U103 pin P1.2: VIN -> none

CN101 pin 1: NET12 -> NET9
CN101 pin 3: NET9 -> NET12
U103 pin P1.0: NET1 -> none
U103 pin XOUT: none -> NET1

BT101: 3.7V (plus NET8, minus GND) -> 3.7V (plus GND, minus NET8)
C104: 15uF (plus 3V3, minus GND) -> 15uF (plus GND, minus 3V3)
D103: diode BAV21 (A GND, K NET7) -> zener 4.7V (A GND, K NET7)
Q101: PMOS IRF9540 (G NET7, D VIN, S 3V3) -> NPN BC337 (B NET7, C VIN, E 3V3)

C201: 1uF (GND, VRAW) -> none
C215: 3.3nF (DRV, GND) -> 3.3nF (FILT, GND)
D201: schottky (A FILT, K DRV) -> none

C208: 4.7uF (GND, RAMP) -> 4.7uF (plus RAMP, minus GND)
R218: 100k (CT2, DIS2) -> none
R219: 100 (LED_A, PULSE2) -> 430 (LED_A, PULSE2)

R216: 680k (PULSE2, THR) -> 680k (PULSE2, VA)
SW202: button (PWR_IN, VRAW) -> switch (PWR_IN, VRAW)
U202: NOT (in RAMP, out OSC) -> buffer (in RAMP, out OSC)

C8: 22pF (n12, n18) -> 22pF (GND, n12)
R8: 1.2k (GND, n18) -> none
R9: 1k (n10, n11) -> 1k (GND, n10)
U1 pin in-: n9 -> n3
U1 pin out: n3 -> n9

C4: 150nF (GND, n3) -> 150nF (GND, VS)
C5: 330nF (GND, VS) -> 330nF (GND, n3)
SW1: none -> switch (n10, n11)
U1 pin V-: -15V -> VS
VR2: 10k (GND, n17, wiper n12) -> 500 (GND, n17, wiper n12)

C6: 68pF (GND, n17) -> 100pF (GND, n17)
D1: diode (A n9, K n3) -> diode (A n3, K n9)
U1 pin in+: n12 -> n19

··········

- WORK INSTRUCTION -
All lines from the one containing "C8: 22pF (n12, n18) -> 22pF (GND, n12)" to the last line of the material above must be copied exactly, and only those.

- TASK RESULT -
C8: 22pF (n12, n18) -> 22pF (GND, n12)
R8: 1.2k (GND, n18) -> none
R9: 1k (n10, n11) -> 1k (GND, n10)
U1 pin in-: n9 -> n3
U1 pin out: n3 -> n9

C4: 150nF (GND, n3) -> 150nF (GND, VS)
C5: 330nF (GND, VS) -> 330nF (GND, n3)
SW1: none -> switch (n10, n11)
U1 pin V-: -15V -> VS
VR2: 10k (GND, n17, wiper n12) -> 500 (GND, n17, wiper n12)

C6: 68pF (GND, n17) -> 100pF (GND, n17)
D1: diode (A n9, K n3) -> diode (A n3, K n9)
U1 pin in+: n12 -> n19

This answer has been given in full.